* START *
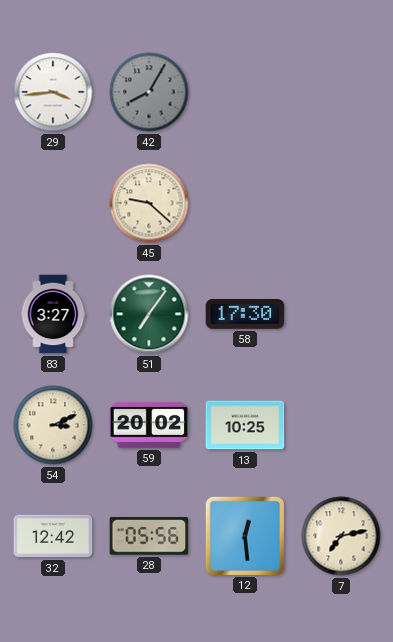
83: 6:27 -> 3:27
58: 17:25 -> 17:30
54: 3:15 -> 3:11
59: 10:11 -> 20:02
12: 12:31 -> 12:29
* END *
* Your objective
In every one of the records, swap "12:31" for "12:21" and write out the lines again with nothing else changed. Leave out the pictures.

* Solution
83: 6:27 -> 3:27
58: 17:25 -> 17:30
54: 3:15 -> 3:11
59: 10:11 -> 20:02
12: 12:21 -> 12:29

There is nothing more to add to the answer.